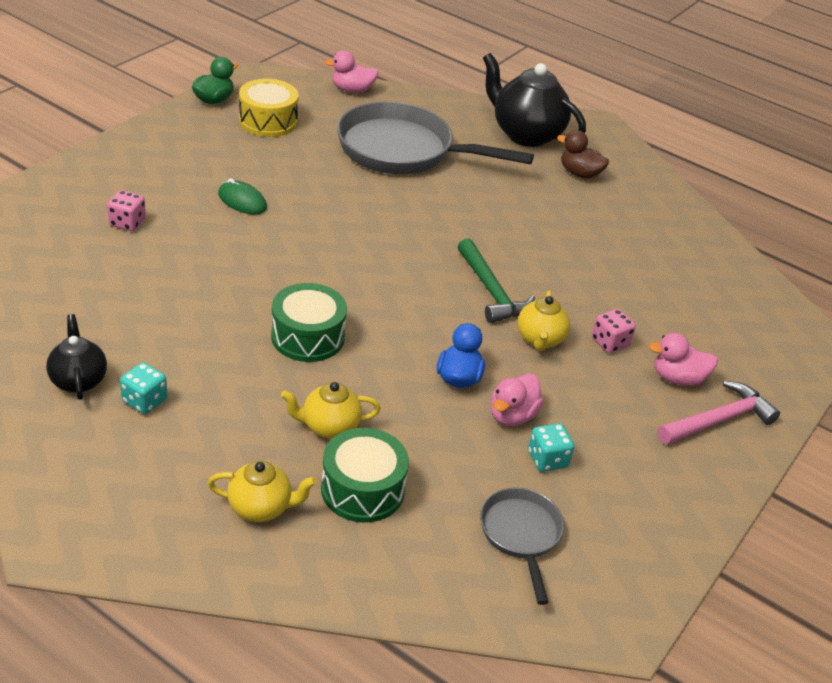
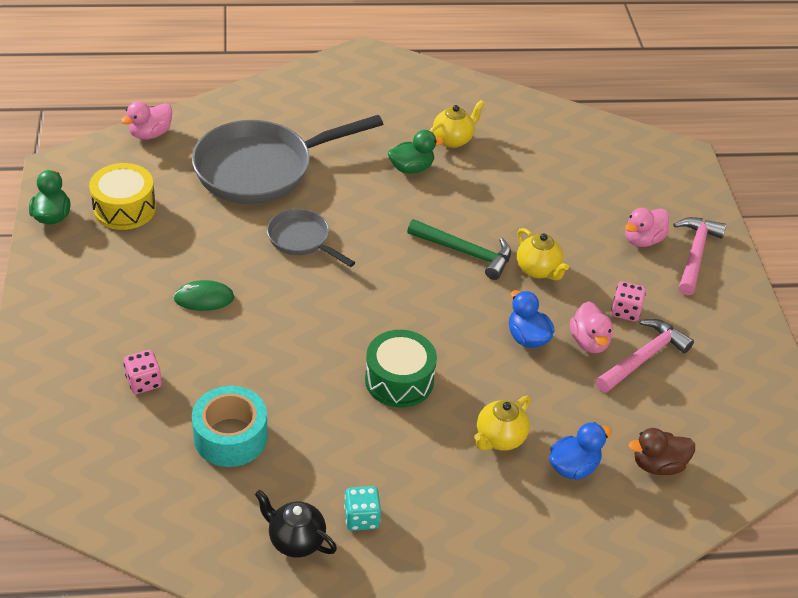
camera: 40 degrees left, 5 degrees up
(133, 290) = (230, 437): none -> turquoise tape
(261, 508) = (534, 531): yellow teapot -> yellow teapot (453, 140)
(362, 489) = (573, 467): green drum -> blue duck
(521, 535) = (689, 422): grey pan -> grey pan (301, 239)
(526, 134) = (327, 96): black teapot -> none
(528, 213) = (411, 168): none -> green duck
(547, 459) = (643, 358): turquoise dice -> pink hammer
(579, 174) = (403, 109): brown duck -> brown duck (658, 465)
(610, 342) = (578, 241): pink dice -> pink dice (625, 311)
--------
[Aim of the task]: Will you restate every entry word for word and omit the images?

[Your response]:
camera: 40 degrees left, 5 degrees up
(133, 290) = (230, 437): none -> turquoise tape
(261, 508) = (534, 531): yellow teapot -> yellow teapot (453, 140)
(362, 489) = (573, 467): green drum -> blue duck
(521, 535) = (689, 422): grey pan -> grey pan (301, 239)
(526, 134) = (327, 96): black teapot -> none
(528, 213) = (411, 168): none -> green duck
(547, 459) = (643, 358): turquoise dice -> pink hammer
(579, 174) = (403, 109): brown duck -> brown duck (658, 465)
(610, 342) = (578, 241): pink dice -> pink dice (625, 311)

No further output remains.